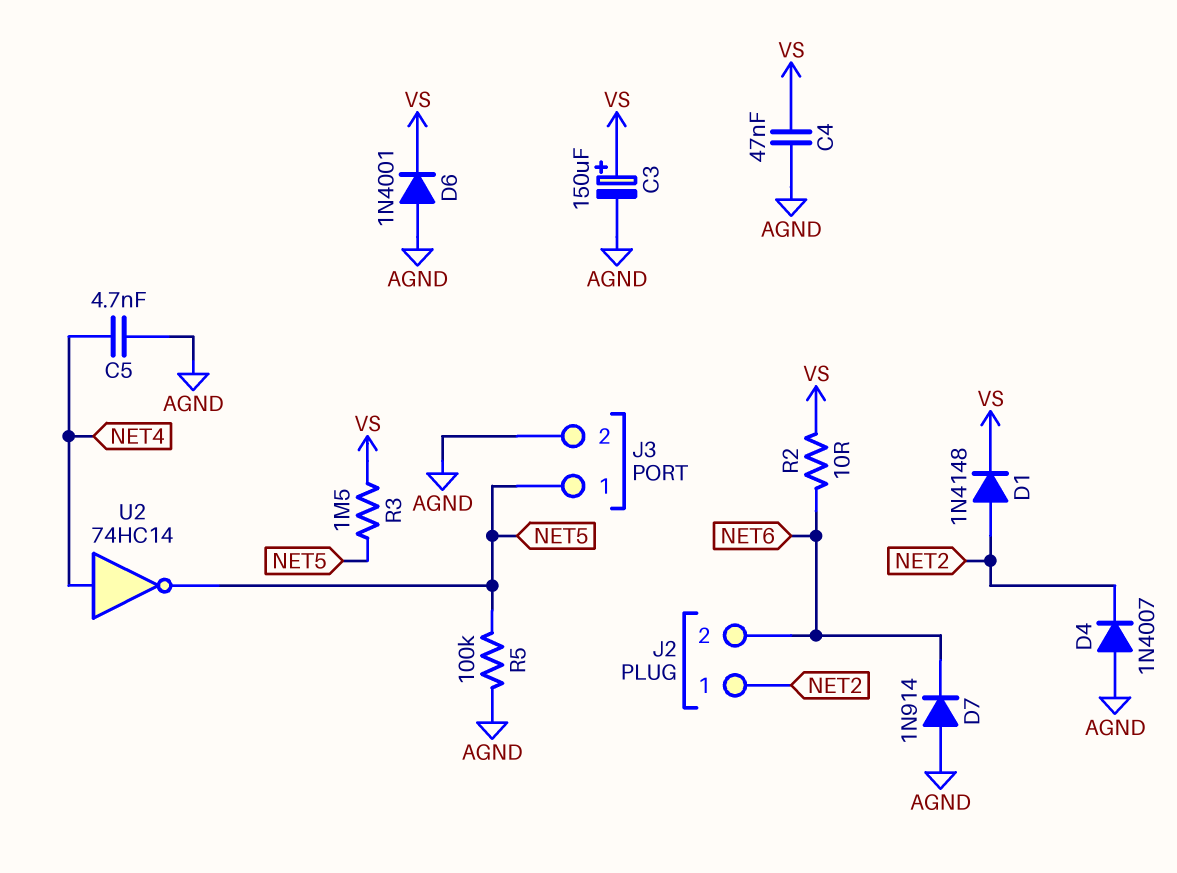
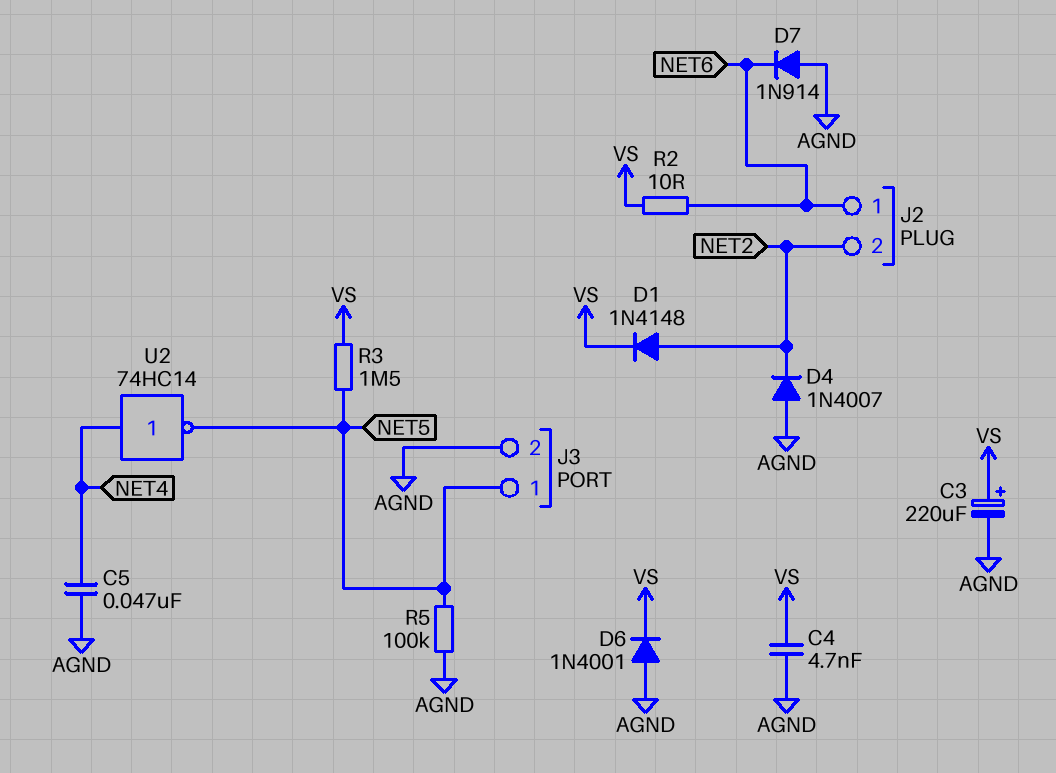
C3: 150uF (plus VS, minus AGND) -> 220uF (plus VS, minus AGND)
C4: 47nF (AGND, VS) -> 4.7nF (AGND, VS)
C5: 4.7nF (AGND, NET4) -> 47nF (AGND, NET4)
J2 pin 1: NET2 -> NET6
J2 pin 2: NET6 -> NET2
• • • • •
* _Problem to solve_:
Copy the records exactly, leaving out every picture.

* _Answer_:
C3: 150uF (plus VS, minus AGND) -> 220uF (plus VS, minus AGND)
C4: 47nF (AGND, VS) -> 4.7nF (AGND, VS)
C5: 4.7nF (AGND, NET4) -> 47nF (AGND, NET4)
J2 pin 1: NET2 -> NET6
J2 pin 2: NET6 -> NET2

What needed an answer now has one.